YOUR OBJECTIVE: Leave the pictures out and return every line below exactly.

DATA SEGMENT:
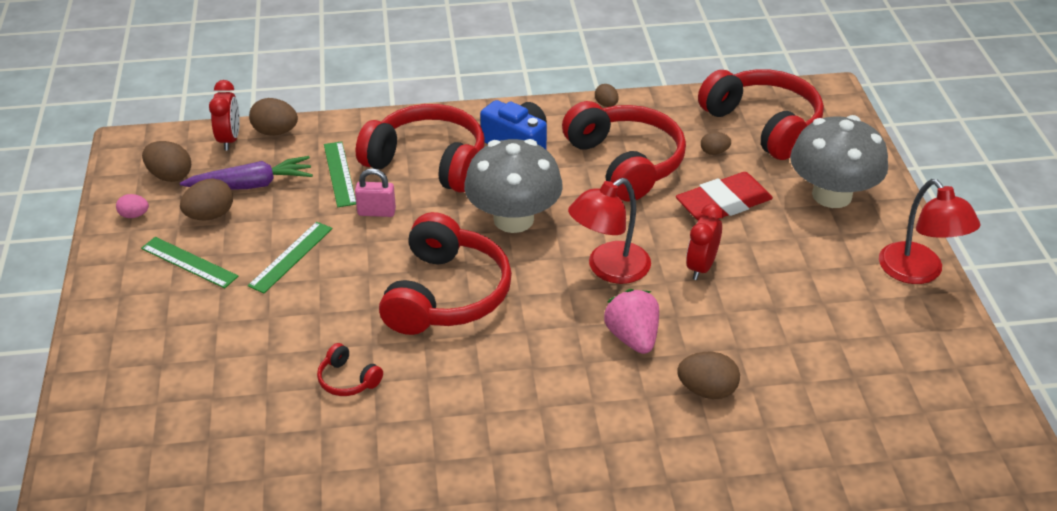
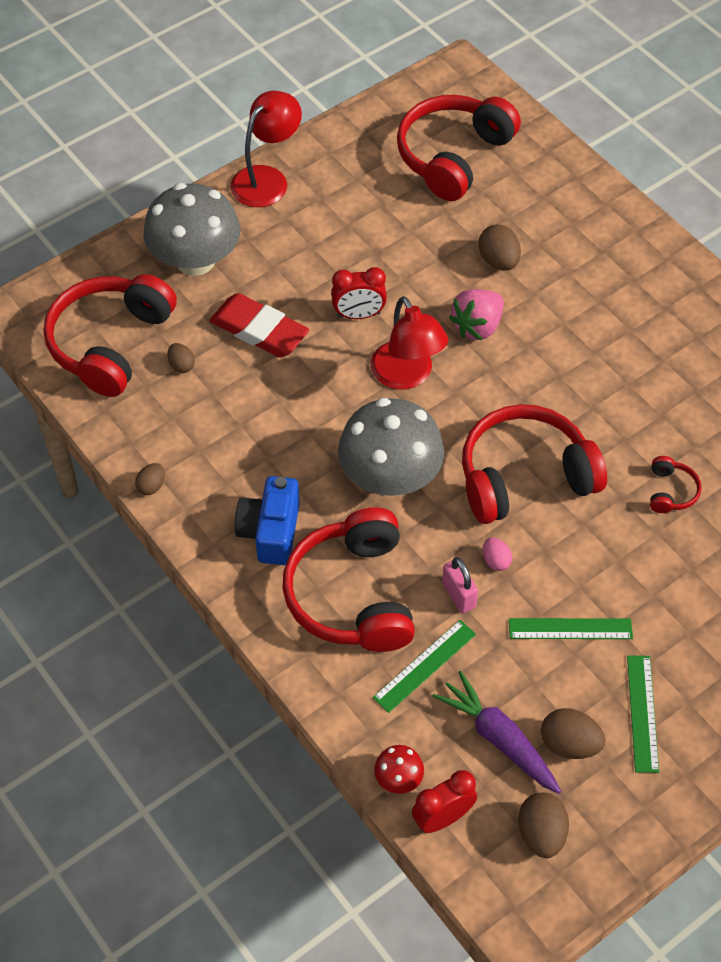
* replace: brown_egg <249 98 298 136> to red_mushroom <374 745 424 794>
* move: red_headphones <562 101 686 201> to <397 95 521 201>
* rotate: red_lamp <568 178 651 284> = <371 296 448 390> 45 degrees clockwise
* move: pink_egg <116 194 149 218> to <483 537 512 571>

TASK SOLUTION:
* replace: brown_egg <249 98 298 136> to red_mushroom <374 745 424 794>
* move: red_headphones <562 101 686 201> to <397 95 521 201>
* rotate: red_lamp <568 178 651 284> = <371 296 448 390> 45 degrees clockwise
* move: pink_egg <116 194 149 218> to <483 537 512 571>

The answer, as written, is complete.